Task to complete =>
Set down every entry exactly as it stands, omitting any picture.

Materials provided Start Marker

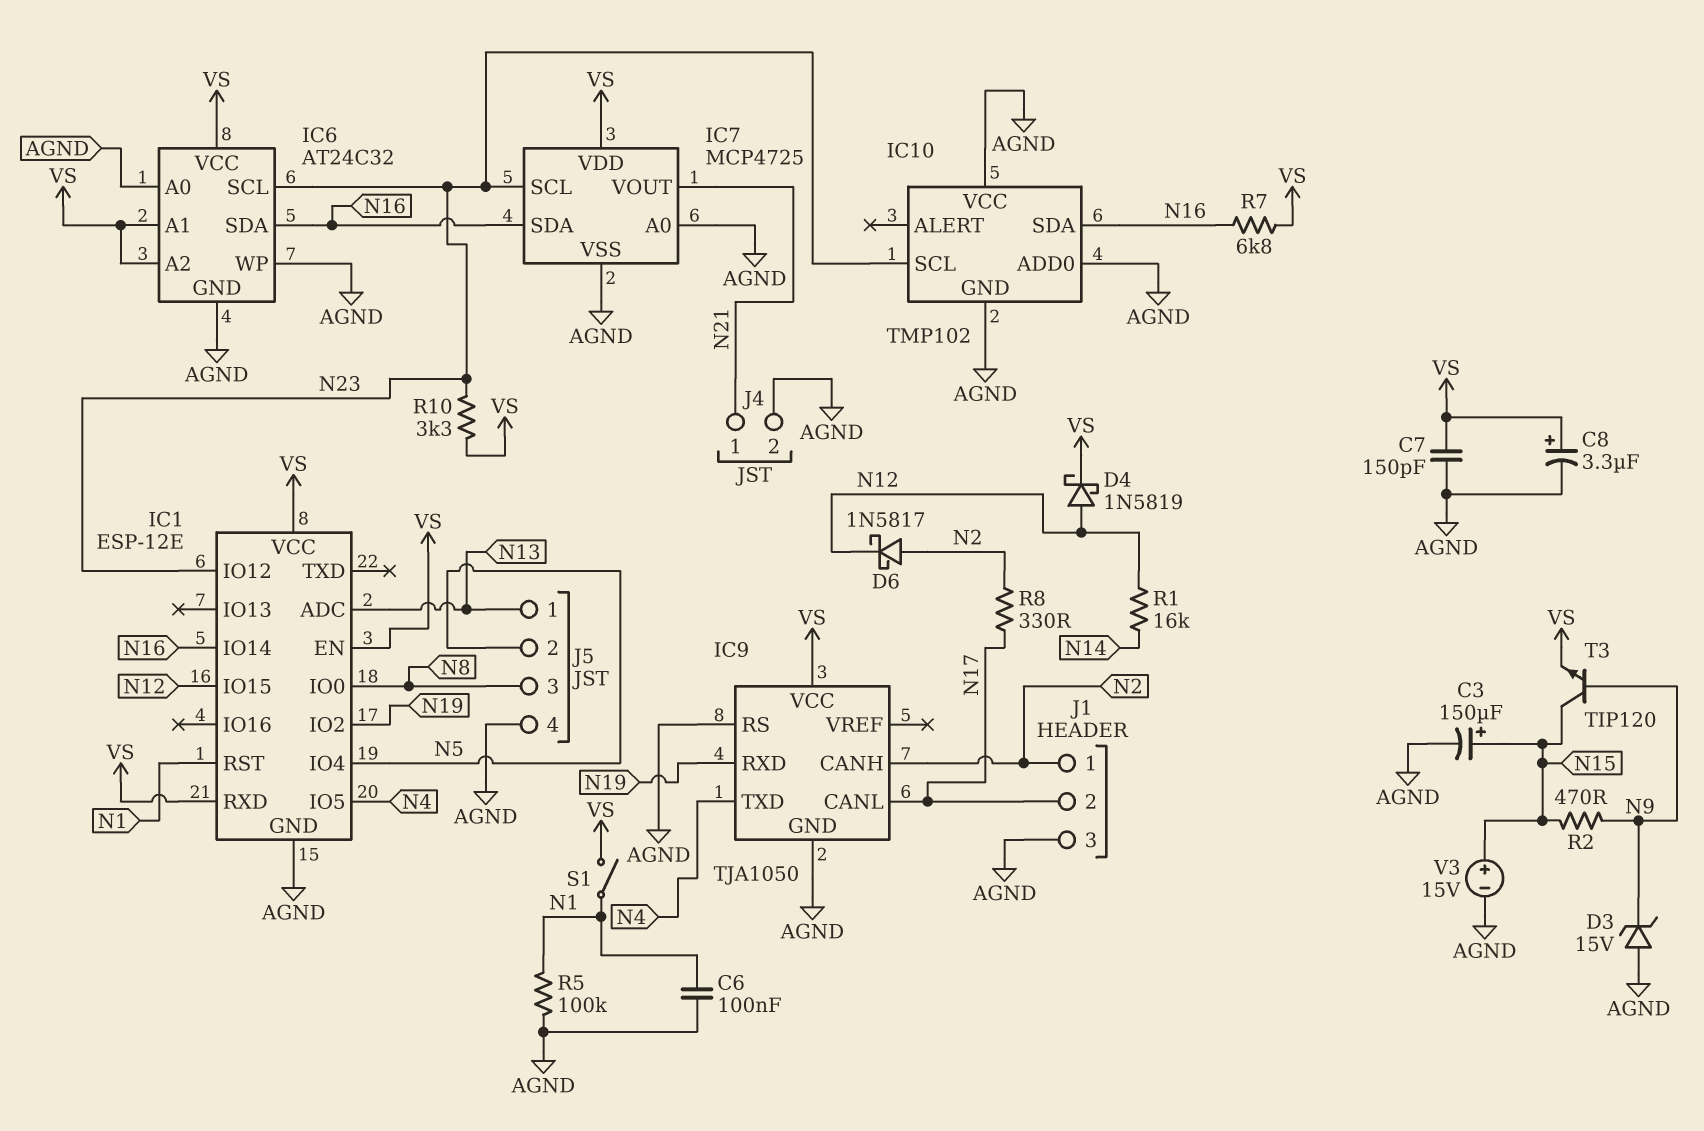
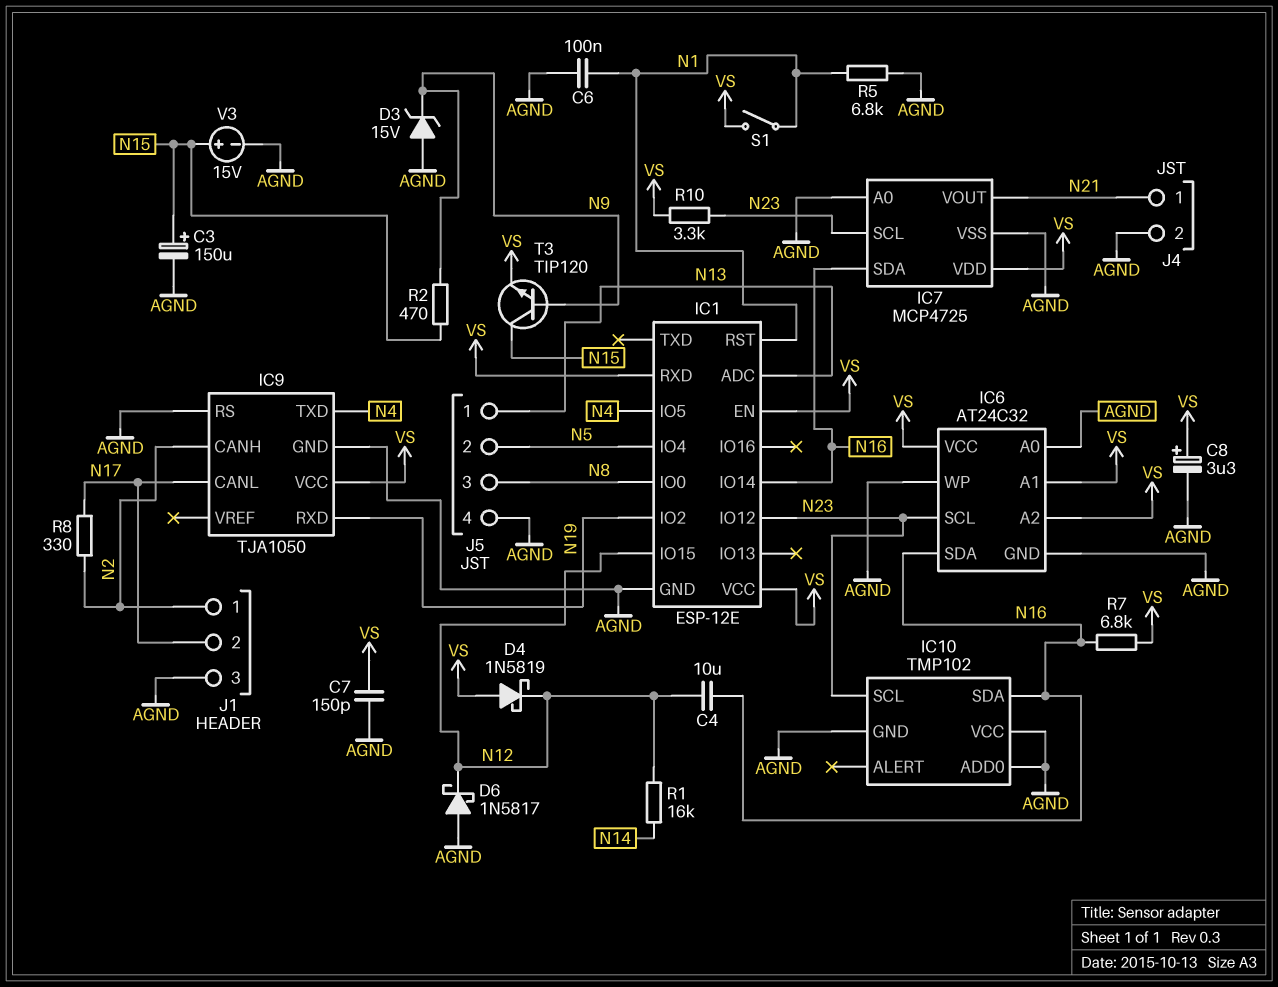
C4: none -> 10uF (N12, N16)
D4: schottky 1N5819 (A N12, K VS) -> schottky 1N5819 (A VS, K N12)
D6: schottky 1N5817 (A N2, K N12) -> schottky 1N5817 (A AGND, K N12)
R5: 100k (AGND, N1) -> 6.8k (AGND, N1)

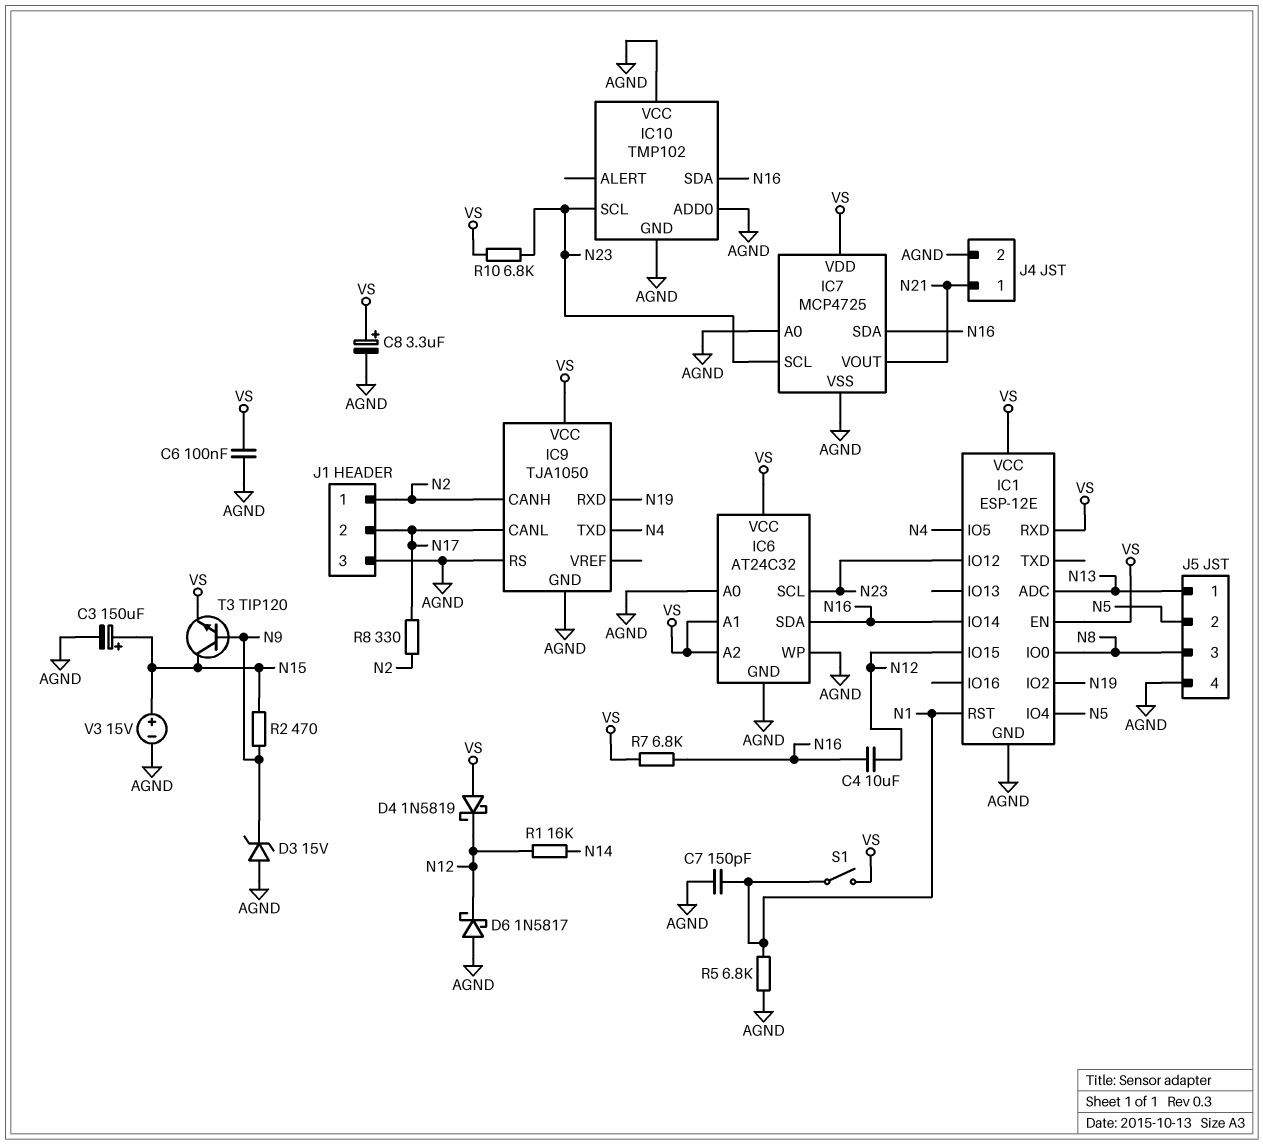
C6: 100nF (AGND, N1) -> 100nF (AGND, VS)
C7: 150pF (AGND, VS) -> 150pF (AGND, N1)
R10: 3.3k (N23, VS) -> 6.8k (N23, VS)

Materials provided End Marker

Response to this task =>
C4: none -> 10uF (N12, N16)
D4: schottky 1N5819 (A N12, K VS) -> schottky 1N5819 (A VS, K N12)
D6: schottky 1N5817 (A N2, K N12) -> schottky 1N5817 (A AGND, K N12)
R5: 100k (AGND, N1) -> 6.8k (AGND, N1)

C6: 100nF (AGND, N1) -> 100nF (AGND, VS)
C7: 150pF (AGND, VS) -> 150pF (AGND, N1)
R10: 3.3k (N23, VS) -> 6.8k (N23, VS)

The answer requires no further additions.